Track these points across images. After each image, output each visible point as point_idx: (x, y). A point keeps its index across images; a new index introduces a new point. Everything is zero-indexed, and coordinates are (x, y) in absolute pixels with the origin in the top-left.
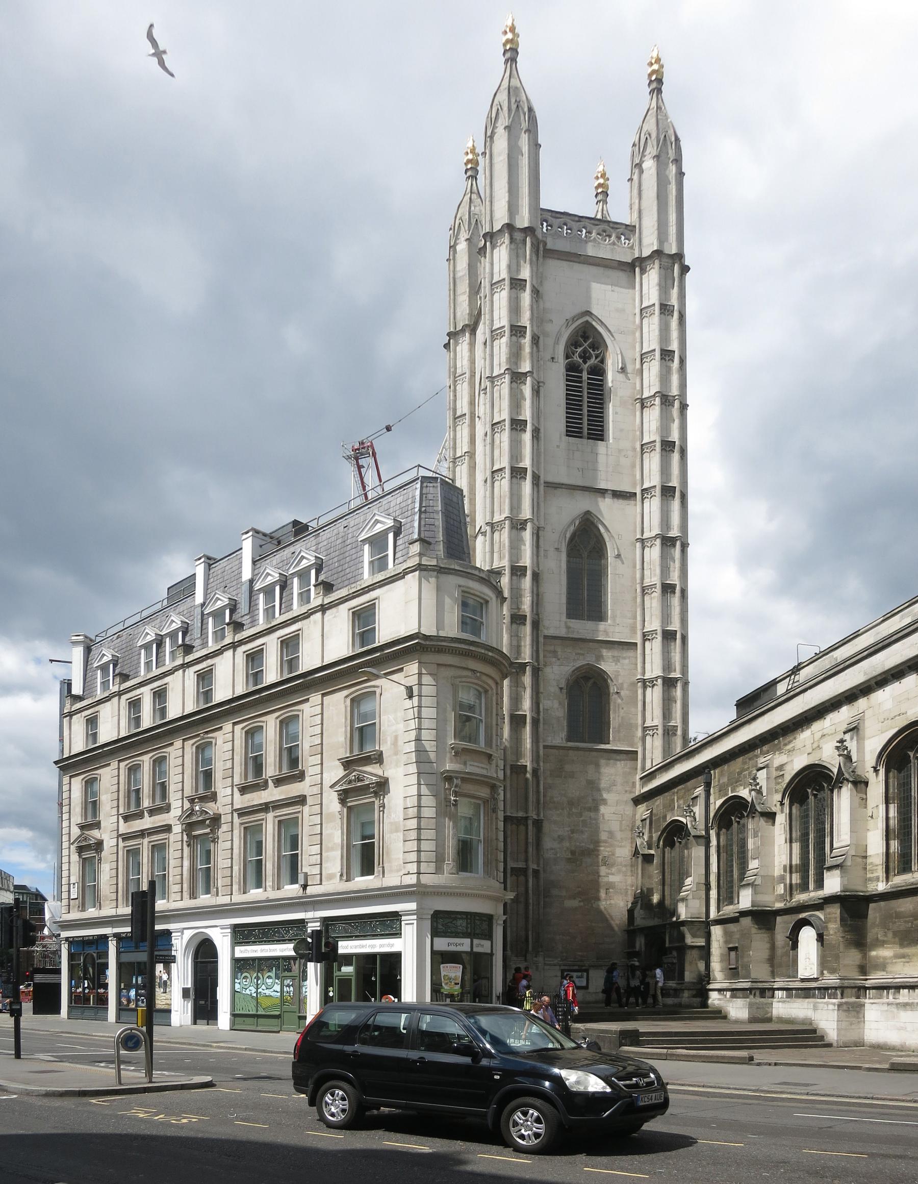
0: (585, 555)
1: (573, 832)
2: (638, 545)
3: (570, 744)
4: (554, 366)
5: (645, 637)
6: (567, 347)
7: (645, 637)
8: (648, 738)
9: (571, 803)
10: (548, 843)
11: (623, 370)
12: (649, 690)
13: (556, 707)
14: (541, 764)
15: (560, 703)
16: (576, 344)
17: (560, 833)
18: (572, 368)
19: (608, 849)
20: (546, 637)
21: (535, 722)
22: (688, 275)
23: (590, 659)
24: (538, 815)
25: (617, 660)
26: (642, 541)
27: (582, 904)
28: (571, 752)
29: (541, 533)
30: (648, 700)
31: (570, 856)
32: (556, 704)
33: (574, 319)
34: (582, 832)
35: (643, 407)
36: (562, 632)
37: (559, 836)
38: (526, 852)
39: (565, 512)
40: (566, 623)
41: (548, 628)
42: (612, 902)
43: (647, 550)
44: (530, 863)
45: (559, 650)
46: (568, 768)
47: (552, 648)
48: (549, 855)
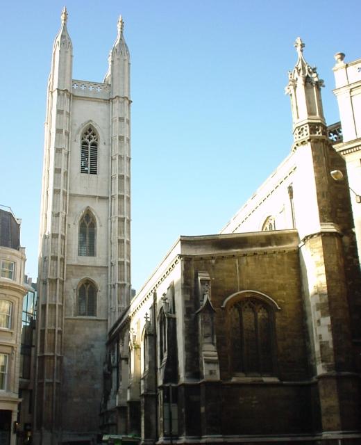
3: (78, 317)
4: (76, 143)
6: (82, 134)
8: (112, 314)
12: (112, 289)
13: (73, 298)
16: (86, 134)
18: (85, 143)
20: (67, 265)
21: (61, 307)
23: (88, 276)
33: (85, 124)
36: (75, 262)
39: (79, 208)
46: (76, 329)
47: (71, 270)
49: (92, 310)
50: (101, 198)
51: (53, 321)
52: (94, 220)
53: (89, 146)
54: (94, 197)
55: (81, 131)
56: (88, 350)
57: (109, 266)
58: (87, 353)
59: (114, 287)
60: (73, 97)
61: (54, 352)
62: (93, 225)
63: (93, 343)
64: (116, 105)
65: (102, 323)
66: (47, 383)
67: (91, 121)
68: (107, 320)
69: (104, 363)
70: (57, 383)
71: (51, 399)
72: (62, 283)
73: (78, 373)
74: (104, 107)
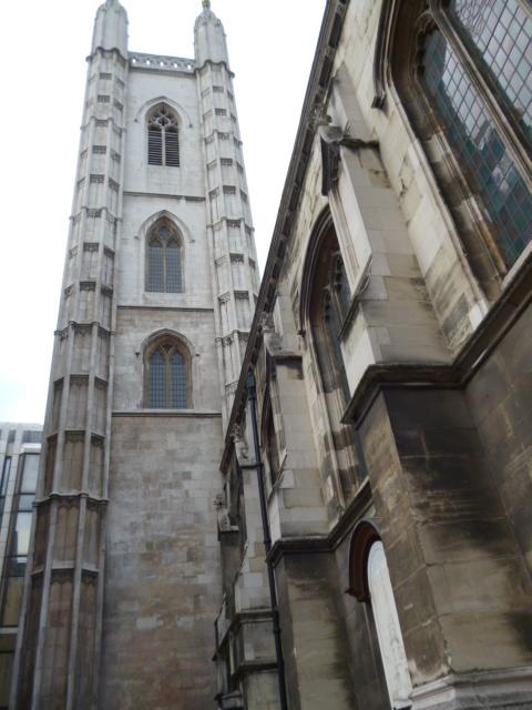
0: (164, 244)
1: (149, 516)
2: (210, 230)
4: (136, 125)
5: (221, 302)
7: (221, 302)
9: (147, 480)
10: (117, 534)
11: (191, 126)
13: (130, 372)
14: (109, 432)
15: (136, 369)
16: (157, 116)
17: (133, 520)
18: (153, 130)
19: (195, 538)
20: (119, 307)
22: (234, 81)
23: (169, 326)
24: (101, 495)
25: (196, 325)
26: (212, 227)
27: (161, 623)
28: (147, 419)
29: (118, 223)
30: (227, 358)
31: (145, 551)
32: (131, 370)
34: (161, 516)
35: (206, 143)
37: (132, 524)
38: (76, 545)
39: (142, 214)
40: (144, 295)
41: (126, 300)
42: (204, 616)
43: (217, 234)
44: (79, 560)
45: (136, 318)
46: (144, 437)
47: (129, 317)
48: (116, 552)
49: (182, 392)
50: (189, 199)
51: (81, 414)
52: (177, 232)
53: (163, 132)
54: (178, 198)
55: (147, 109)
56: (178, 485)
57: (216, 307)
58: (174, 492)
59: (230, 342)
60: (132, 69)
61: (79, 485)
62: (175, 241)
63: (187, 468)
64: (207, 80)
65: (208, 421)
66: (54, 572)
67: (163, 97)
68: (219, 415)
69: (220, 505)
70: (85, 573)
71: (65, 621)
72: (105, 335)
73: (149, 546)
74: (188, 82)
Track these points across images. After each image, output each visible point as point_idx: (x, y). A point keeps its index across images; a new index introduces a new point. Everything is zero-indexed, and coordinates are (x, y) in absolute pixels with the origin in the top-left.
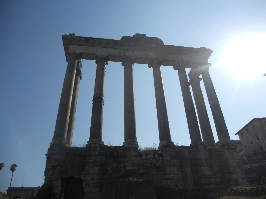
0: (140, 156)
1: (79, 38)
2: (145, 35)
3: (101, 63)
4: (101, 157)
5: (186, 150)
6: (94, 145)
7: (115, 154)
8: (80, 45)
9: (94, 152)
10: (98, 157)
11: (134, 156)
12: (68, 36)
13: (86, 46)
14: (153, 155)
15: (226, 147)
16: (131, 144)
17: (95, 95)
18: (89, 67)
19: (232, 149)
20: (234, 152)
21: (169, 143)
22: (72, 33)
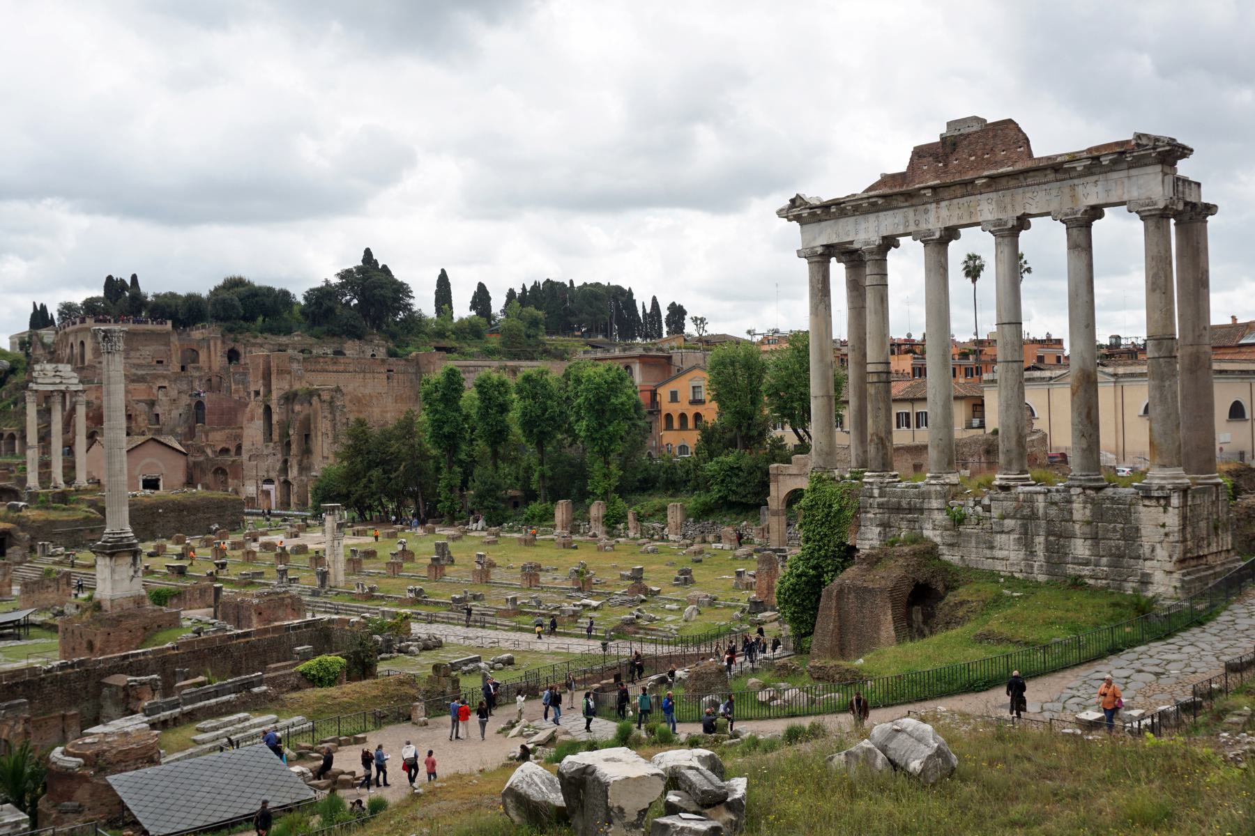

▸ INSTRUCTIONS FOR THE TASK
Can you transcribe the entries word for word, starting at the line with "49: (92, 310)" and ending at the line with "68: (107, 320)", including both of those lines?

▸ WRITTEN ANSWER
49: (92, 310)
50: (101, 198)
51: (53, 321)
52: (94, 220)
53: (89, 146)
54: (94, 197)
55: (81, 131)
56: (88, 350)
57: (109, 266)
58: (87, 353)
59: (114, 287)
60: (73, 97)
61: (54, 352)
62: (93, 225)
63: (93, 343)
64: (116, 105)
65: (102, 323)
66: (47, 383)
67: (91, 121)
68: (107, 320)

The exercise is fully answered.